**Do this**
Please set out the stretch of data from its start through the line containing "Question: Which object" as a Markdown table with the columns No. and Text, one row per line. Omit blank lines and the pictures.

**Picture-based spatial questions**
>> Start
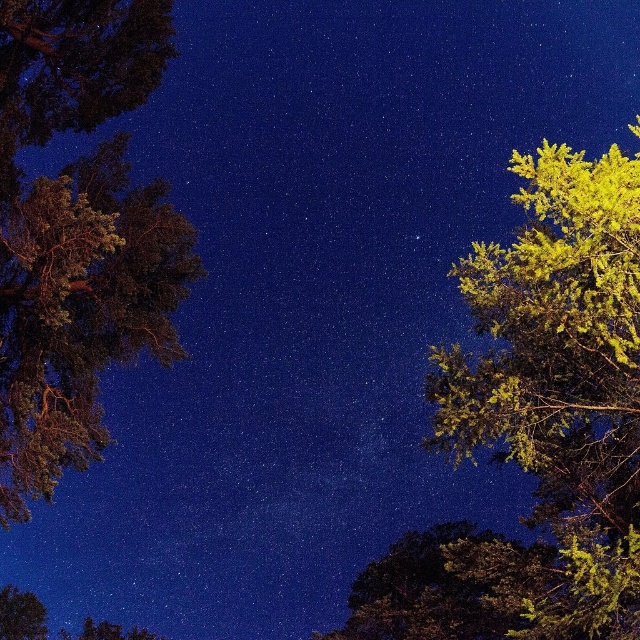
Question: Is green leafy tree at right above dark green textured tree at left?

Choices:
 (A) yes
 (B) no

Answer: (B)

Question: Which point is closer to the camera?

Choices:
 (A) (1, 435)
 (B) (547, 388)

Answer: (B)

Question: Which object appears farthest from the camera in this image?

Choices:
 (A) dark green textured tree at left
 (B) green leafy tree at right

Answer: (A)

Question: Is green leafy tree at right further to camera compared to dark green textured tree at left?

Choices:
 (A) no
 (B) yes

Answer: (A)

Question: Which point is closer to the camera?

Choices:
 (A) green leafy tree at right
 (B) dark green textured tree at left

Answer: (A)

Question: Is green leafy tree at right above dark green textured tree at left?

Choices:
 (A) yes
 (B) no

Answer: (B)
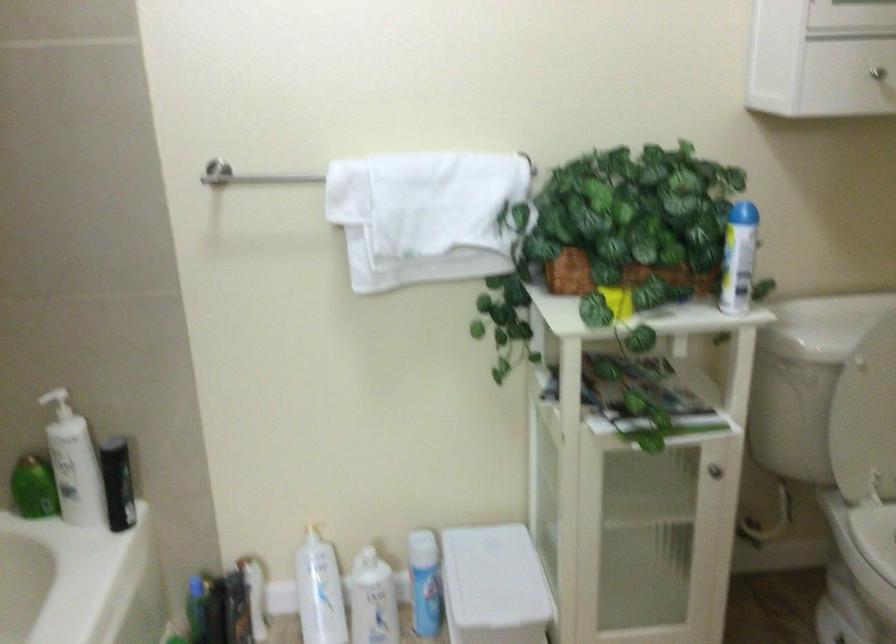
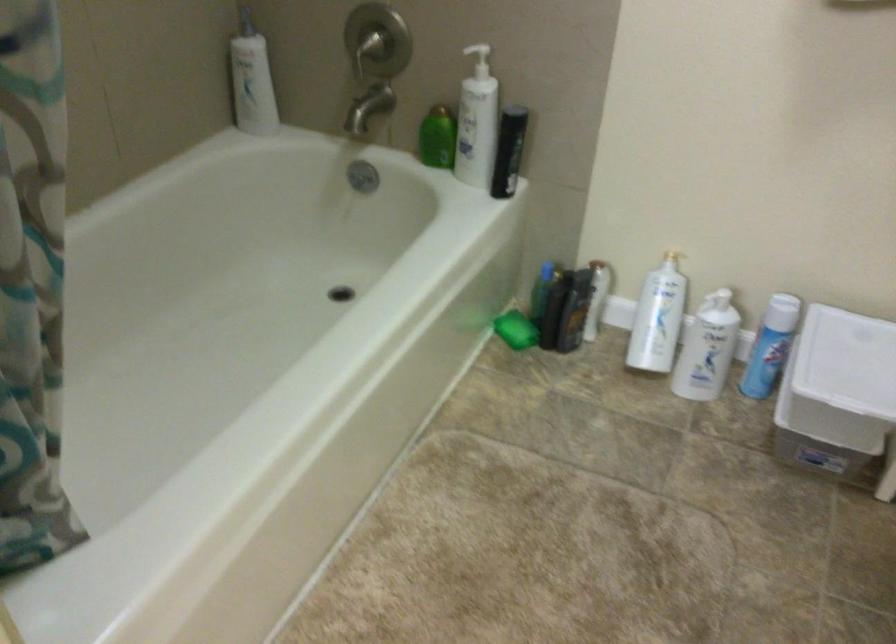
Where in the second image is the point corresponding to (488,576) from the first image?

(847, 361)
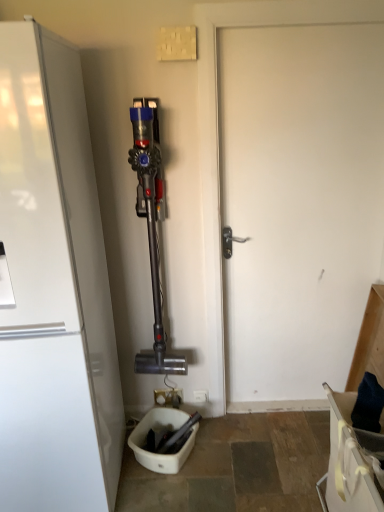
Question: From a real-world perspective, is white glossy refrigerator at left on top of white plastic electric outlet at center?

Choices:
 (A) no
 (B) yes

Answer: (B)

Question: Does white glossy refrigerator at left lie in front of white plastic electric outlet at center?

Choices:
 (A) yes
 (B) no

Answer: (A)

Question: From the image's perspective, is white glossy refrigerator at left above white plastic electric outlet at center?

Choices:
 (A) yes
 (B) no

Answer: (A)

Question: Could white plastic electric outlet at center be considered to be inside white glossy refrigerator at left?

Choices:
 (A) yes
 (B) no

Answer: (B)

Question: Is the position of white glossy refrigerator at left more distant than that of white plastic electric outlet at center?

Choices:
 (A) yes
 (B) no

Answer: (B)

Question: Relative to white plastic electric outlet at center, is white glossy refrigerator at left in front or behind?

Choices:
 (A) front
 (B) behind

Answer: (A)

Question: Considering the relative positions of white glossy refrigerator at left and white plastic electric outlet at center in the image provided, is white glossy refrigerator at left to the left or to the right of white plastic electric outlet at center?

Choices:
 (A) right
 (B) left

Answer: (B)

Question: Looking at their shapes, would you say white glossy refrigerator at left is wider or thinner than white plastic electric outlet at center?

Choices:
 (A) wide
 (B) thin

Answer: (A)

Question: Considering the positions of white glossy refrigerator at left and white plastic electric outlet at center in the image, is white glossy refrigerator at left taller or shorter than white plastic electric outlet at center?

Choices:
 (A) short
 (B) tall

Answer: (B)

Question: Is point (203, 394) closer or farther from the camera than point (314, 99)?

Choices:
 (A) closer
 (B) farther

Answer: (B)

Question: From the image's perspective, is white plastic electric outlet at center located above or below white matte door at center?

Choices:
 (A) below
 (B) above

Answer: (A)

Question: From a real-world perspective, is white plastic electric outlet at center positioned above or below white matte door at center?

Choices:
 (A) below
 (B) above

Answer: (A)

Question: Looking at their shapes, would you say white plastic electric outlet at center is wider or thinner than white matte door at center?

Choices:
 (A) thin
 (B) wide

Answer: (A)

Question: Is white plastic electric outlet at center spatially inside white glossy refrigerator at left, or outside of it?

Choices:
 (A) outside
 (B) inside

Answer: (A)

Question: Considering the positions of white plastic electric outlet at center and white glossy refrigerator at left in the image, is white plastic electric outlet at center taller or shorter than white glossy refrigerator at left?

Choices:
 (A) short
 (B) tall

Answer: (A)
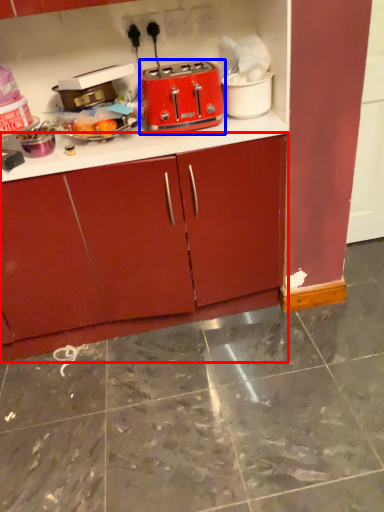
Question: Which of the following is the farthest to the observer, cabinetry (highlighted by a red box) or toaster (highlighted by a blue box)?

Choices:
 (A) cabinetry
 (B) toaster

Answer: (B)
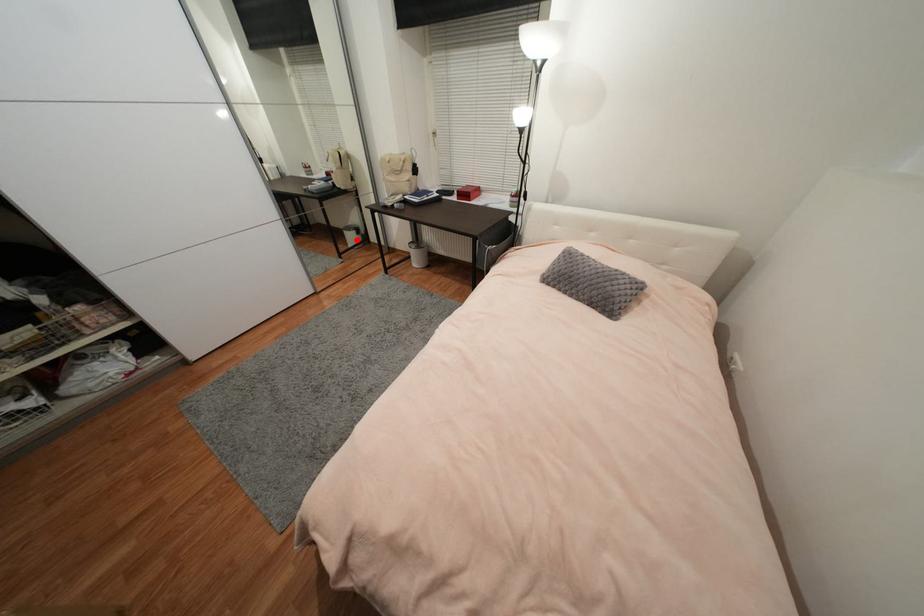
>> End
**Expected output**
| No. | Text |
|---|---|
| 1 | Question: Is green leafy tree at right above dark green textured tree at left? |
| 2 | Choices: |
| 3 |  (A) yes |
| 4 |  (B) no |
| 5 | Answer: (B) |
| 6 | Question: Which point is closer to the camera? |
| 7 | Choices: |
| 8 |  (A) (1, 435) |
| 9 |  (B) (547, 388) |
| 10 | Answer: (B) |
| 11 | Question: Which object appears farthest from the camera in this image? |